Instructions for the task: Transcribe the lines beginning with the line that contains "Can you confirm if brown" and continuing through the line that contains "What movement of", both included.

Data excerpts:
--
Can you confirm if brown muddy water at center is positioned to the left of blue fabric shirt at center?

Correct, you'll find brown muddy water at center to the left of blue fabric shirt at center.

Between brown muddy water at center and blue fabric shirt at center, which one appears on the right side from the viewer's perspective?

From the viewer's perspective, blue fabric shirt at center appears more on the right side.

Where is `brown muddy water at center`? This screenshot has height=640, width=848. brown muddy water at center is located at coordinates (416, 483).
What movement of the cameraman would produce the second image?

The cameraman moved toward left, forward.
--
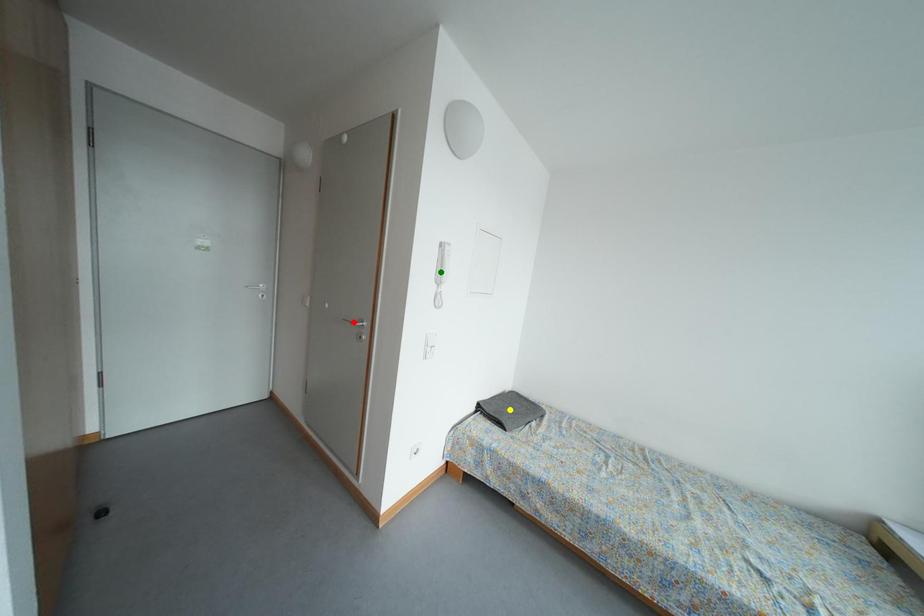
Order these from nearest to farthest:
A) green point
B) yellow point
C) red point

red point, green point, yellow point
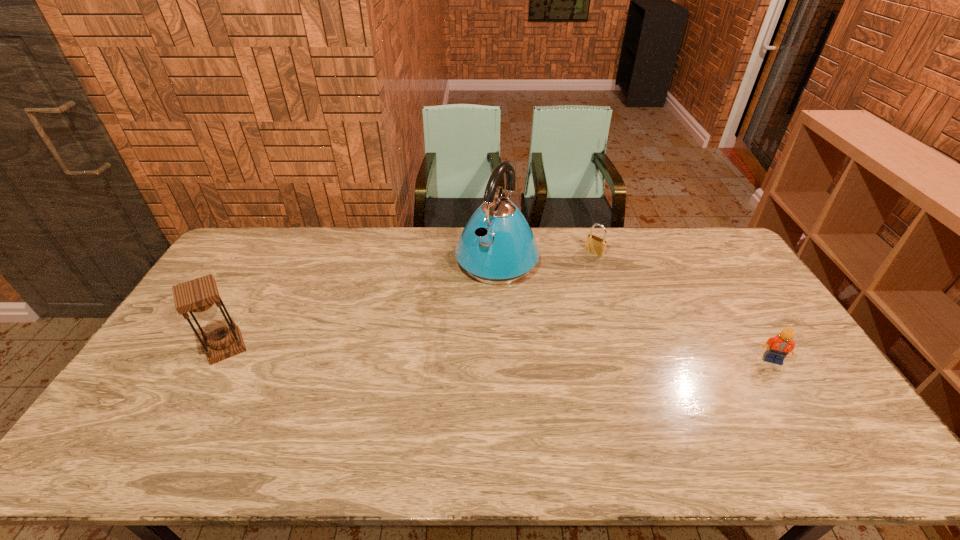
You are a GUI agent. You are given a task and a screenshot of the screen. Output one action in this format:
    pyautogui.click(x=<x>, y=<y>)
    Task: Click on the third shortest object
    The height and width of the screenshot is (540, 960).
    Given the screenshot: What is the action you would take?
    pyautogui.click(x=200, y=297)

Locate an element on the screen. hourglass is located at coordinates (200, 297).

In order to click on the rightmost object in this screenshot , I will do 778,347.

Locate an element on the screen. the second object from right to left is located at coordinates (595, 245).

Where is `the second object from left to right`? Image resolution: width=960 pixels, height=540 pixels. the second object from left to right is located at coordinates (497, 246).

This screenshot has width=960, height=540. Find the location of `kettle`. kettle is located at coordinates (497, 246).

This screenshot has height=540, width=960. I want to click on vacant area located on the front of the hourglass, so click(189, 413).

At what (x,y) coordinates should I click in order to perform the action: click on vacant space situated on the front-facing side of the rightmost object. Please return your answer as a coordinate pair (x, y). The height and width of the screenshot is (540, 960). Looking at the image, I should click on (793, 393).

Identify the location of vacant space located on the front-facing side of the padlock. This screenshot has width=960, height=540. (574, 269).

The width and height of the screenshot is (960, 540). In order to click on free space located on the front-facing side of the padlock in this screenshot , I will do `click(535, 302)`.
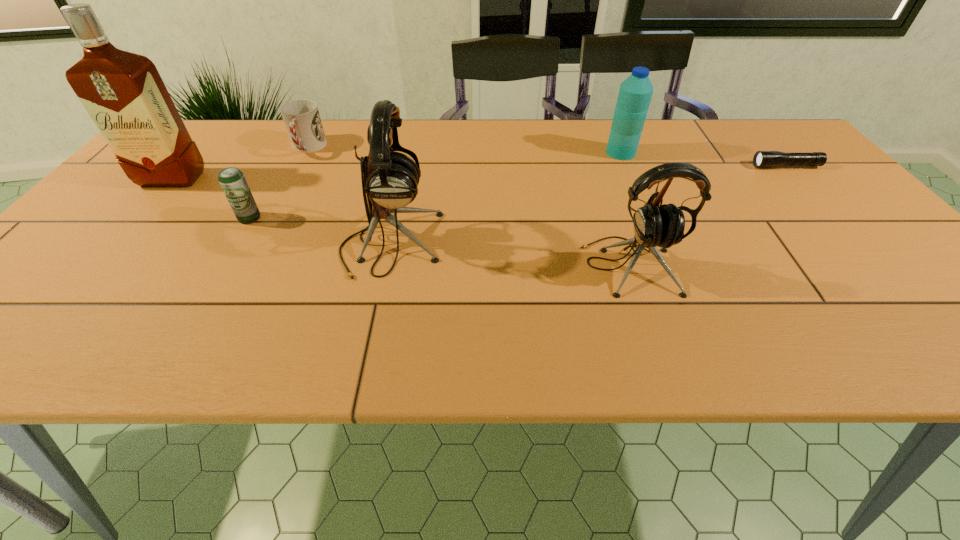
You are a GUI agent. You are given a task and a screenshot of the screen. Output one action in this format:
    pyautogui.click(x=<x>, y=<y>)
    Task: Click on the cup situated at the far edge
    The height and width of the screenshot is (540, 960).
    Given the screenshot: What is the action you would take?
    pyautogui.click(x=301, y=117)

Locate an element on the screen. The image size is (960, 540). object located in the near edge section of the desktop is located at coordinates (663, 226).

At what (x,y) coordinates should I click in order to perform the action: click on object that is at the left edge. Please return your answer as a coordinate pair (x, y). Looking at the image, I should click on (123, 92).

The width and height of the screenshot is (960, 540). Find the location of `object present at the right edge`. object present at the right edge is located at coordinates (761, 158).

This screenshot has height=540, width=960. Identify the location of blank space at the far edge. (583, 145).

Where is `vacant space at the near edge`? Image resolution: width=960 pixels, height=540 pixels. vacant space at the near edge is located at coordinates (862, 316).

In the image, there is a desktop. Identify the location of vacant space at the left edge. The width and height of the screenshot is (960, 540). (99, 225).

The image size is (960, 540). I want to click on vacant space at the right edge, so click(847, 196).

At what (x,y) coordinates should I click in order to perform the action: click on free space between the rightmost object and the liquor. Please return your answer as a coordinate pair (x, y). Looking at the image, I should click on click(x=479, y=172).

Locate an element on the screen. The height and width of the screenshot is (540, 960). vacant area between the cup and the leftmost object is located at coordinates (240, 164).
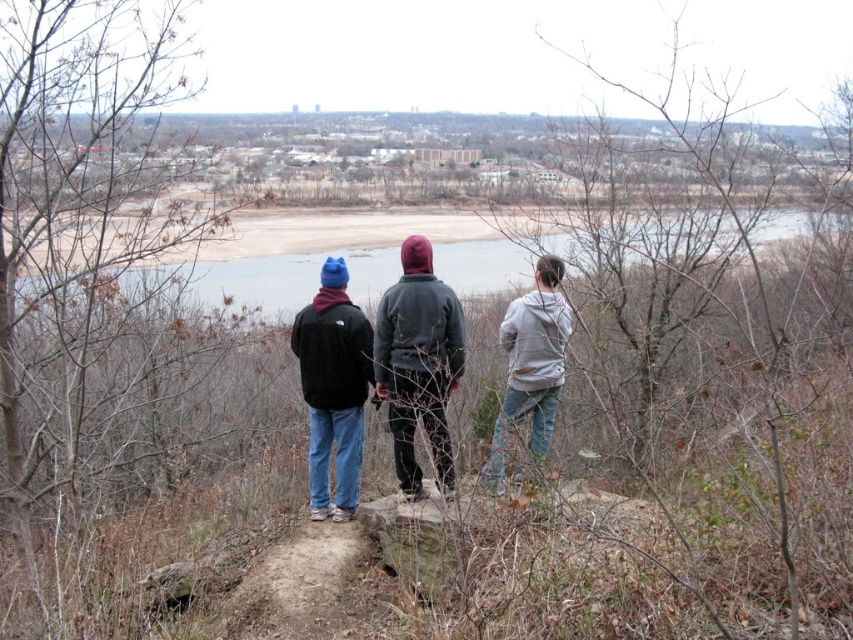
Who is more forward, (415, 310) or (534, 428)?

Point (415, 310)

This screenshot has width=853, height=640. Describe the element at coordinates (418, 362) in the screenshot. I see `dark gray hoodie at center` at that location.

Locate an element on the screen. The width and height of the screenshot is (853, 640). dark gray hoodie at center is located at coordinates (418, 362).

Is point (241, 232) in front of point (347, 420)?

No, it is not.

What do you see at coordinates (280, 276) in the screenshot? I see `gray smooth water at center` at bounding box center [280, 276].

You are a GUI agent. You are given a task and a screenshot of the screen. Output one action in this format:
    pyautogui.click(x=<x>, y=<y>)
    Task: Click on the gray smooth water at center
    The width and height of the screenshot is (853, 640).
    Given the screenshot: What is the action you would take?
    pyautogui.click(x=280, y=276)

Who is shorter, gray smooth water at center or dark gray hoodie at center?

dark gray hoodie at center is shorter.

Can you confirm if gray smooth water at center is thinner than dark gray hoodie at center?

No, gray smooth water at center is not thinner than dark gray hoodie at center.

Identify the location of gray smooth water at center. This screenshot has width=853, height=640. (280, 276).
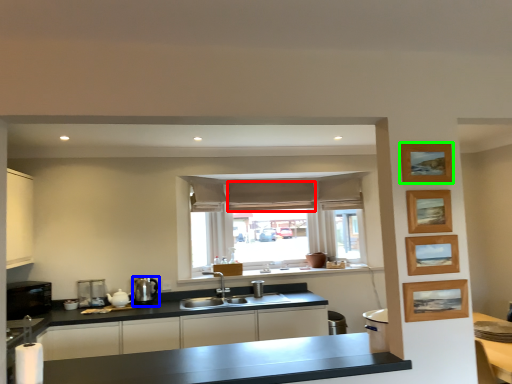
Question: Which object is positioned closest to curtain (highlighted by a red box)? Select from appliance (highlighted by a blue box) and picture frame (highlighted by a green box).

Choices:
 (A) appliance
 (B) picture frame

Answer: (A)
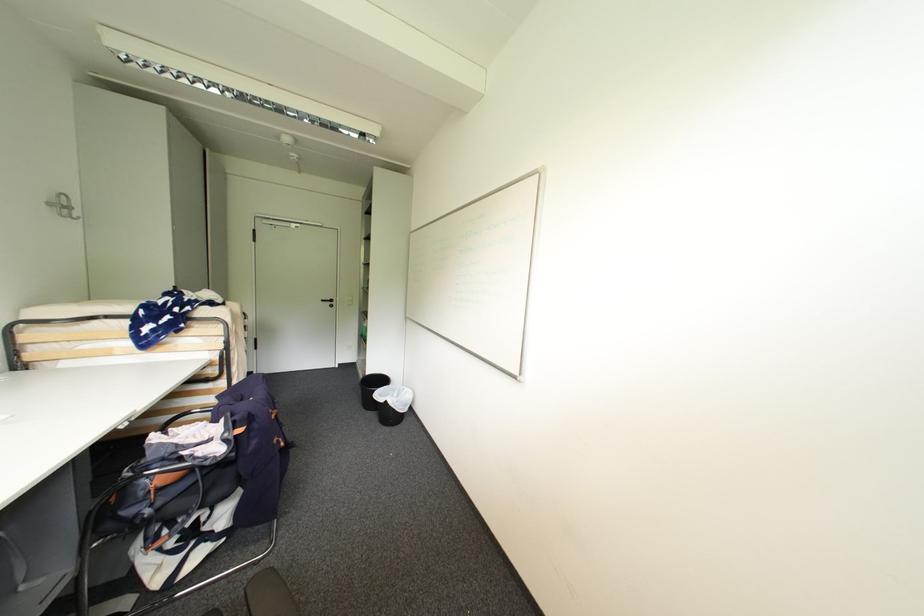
--
Task output:
Can you confirm if brown muddy water at center is positioned to the left of blue fabric shirt at center?

Correct, you'll find brown muddy water at center to the left of blue fabric shirt at center.

Between brown muddy water at center and blue fabric shirt at center, which one appears on the right side from the viewer's perspective?

From the viewer's perspective, blue fabric shirt at center appears more on the right side.

Where is `brown muddy water at center`? This screenshot has height=640, width=848. brown muddy water at center is located at coordinates (416, 483).
What movement of the cameraman would produce the second image?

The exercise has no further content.